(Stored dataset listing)

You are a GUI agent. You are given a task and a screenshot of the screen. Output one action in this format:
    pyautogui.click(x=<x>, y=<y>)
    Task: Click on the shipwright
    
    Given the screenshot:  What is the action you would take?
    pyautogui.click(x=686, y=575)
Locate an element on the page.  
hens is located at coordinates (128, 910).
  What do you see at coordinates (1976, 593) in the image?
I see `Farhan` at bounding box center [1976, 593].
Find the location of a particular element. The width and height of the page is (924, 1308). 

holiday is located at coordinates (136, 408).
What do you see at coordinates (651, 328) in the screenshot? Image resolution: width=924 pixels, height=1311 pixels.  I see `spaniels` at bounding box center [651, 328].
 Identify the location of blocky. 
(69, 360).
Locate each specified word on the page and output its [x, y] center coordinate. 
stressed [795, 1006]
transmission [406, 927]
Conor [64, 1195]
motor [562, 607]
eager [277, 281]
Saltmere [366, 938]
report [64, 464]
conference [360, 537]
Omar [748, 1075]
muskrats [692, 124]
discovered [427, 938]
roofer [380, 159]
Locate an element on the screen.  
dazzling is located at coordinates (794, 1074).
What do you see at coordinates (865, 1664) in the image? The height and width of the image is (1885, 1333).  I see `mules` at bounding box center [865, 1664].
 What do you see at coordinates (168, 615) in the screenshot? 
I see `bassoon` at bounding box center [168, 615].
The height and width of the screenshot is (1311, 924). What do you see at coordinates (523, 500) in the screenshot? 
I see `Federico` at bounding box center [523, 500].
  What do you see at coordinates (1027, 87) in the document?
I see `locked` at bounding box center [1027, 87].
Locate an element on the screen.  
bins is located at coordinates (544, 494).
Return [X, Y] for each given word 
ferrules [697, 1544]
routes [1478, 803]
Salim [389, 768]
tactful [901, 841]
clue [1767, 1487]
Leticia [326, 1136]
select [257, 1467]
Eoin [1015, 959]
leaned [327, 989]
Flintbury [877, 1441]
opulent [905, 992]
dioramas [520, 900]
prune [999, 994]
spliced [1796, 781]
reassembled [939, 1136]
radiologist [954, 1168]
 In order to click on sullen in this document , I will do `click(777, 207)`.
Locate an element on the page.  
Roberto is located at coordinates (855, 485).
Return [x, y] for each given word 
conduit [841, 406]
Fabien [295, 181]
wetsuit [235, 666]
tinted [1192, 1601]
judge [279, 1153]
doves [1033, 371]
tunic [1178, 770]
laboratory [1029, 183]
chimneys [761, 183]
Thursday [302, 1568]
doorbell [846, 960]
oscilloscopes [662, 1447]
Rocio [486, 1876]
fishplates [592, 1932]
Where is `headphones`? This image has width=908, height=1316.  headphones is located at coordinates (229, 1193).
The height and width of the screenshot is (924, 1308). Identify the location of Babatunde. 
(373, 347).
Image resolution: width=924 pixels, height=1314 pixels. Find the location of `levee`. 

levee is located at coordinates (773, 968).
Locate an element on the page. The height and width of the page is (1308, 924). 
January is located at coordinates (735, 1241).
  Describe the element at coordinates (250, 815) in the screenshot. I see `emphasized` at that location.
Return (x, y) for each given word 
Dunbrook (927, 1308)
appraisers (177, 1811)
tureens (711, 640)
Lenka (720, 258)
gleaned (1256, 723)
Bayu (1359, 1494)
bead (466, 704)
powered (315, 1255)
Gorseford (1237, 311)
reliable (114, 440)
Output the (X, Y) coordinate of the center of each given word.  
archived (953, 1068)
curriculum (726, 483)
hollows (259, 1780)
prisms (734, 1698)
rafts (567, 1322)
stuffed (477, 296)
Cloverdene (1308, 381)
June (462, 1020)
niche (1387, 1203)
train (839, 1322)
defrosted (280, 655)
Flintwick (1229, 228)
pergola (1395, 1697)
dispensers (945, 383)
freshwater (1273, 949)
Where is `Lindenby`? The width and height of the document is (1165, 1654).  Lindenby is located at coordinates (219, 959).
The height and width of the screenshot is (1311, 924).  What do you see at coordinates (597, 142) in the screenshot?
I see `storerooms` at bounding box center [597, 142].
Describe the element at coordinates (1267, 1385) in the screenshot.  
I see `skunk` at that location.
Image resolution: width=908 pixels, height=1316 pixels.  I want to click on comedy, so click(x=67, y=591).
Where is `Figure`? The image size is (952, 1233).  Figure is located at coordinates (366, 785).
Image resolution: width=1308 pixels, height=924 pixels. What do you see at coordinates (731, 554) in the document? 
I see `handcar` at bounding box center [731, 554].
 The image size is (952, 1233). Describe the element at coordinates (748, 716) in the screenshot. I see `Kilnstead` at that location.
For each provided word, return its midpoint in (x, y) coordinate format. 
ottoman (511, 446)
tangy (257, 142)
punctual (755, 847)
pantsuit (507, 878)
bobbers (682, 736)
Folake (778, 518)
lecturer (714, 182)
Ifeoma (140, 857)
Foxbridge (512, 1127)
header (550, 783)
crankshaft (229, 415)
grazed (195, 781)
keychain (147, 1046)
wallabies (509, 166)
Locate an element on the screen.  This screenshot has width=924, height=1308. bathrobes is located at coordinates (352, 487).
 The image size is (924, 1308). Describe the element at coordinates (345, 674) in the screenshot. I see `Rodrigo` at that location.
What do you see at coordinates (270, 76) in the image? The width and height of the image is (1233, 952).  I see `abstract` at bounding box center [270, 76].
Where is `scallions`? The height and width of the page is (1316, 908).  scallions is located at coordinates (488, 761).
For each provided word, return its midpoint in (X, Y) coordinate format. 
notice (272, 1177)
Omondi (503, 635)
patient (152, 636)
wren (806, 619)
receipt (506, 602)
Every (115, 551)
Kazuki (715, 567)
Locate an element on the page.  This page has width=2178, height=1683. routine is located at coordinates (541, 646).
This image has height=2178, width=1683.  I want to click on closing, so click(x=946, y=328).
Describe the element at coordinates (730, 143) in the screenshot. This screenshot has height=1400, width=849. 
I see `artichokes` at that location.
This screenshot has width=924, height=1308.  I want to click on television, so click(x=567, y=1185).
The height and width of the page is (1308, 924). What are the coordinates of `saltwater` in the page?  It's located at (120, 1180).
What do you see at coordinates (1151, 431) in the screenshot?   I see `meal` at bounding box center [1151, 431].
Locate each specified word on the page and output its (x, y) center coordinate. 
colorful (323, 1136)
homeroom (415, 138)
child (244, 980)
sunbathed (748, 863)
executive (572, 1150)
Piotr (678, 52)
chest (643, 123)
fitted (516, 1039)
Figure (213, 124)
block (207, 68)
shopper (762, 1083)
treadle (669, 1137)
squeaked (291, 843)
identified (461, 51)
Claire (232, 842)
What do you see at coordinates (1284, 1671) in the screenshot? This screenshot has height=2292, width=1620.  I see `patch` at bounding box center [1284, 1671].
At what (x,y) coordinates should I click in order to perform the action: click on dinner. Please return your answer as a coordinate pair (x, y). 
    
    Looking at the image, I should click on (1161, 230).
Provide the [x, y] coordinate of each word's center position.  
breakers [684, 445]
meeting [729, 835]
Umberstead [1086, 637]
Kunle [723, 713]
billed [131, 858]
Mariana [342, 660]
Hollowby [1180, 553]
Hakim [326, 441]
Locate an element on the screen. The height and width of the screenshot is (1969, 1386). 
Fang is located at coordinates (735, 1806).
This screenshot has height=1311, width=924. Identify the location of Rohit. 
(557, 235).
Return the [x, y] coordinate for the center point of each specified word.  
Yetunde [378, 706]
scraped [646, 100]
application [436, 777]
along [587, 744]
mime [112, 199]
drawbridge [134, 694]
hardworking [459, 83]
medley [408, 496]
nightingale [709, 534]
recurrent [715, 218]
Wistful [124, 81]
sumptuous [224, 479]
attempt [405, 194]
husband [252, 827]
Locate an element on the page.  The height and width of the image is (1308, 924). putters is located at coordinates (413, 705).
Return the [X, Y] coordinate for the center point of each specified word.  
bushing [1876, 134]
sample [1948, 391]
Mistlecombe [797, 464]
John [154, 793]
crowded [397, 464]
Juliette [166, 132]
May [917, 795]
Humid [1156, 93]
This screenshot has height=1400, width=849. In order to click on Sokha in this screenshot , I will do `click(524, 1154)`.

◆ Written task: Express the lines of the listing as a JSON list of strings, one string per line and no blank lines. Begin at the line that contains "This screenshot has height=1311, width=924." and stop after the line that contains "Humid [1156, 93]".

◆ The result:
[
  "This screenshot has height=1311, width=924. Identify the location of Rohit. ",
  "(557, 235).",
  "Return the [x, y] coordinate for the center point of each specified word.  ",
  "Yetunde [378, 706]",
  "scraped [646, 100]",
  "application [436, 777]",
  "along [587, 744]",
  "mime [112, 199]",
  "drawbridge [134, 694]",
  "hardworking [459, 83]",
  "medley [408, 496]",
  "nightingale [709, 534]",
  "recurrent [715, 218]",
  "Wistful [124, 81]",
  "sumptuous [224, 479]",
  "attempt [405, 194]",
  "husband [252, 827]",
  "Locate an element on the page.  The height and width of the image is (1308, 924). putters is located at coordinates (413, 705).",
  "Return the [X, Y] coordinate for the center point of each specified word.  ",
  "bushing [1876, 134]",
  "sample [1948, 391]",
  "Mistlecombe [797, 464]",
  "John [154, 793]",
  "crowded [397, 464]",
  "Juliette [166, 132]",
  "May [917, 795]",
  "Humid [1156, 93]"
]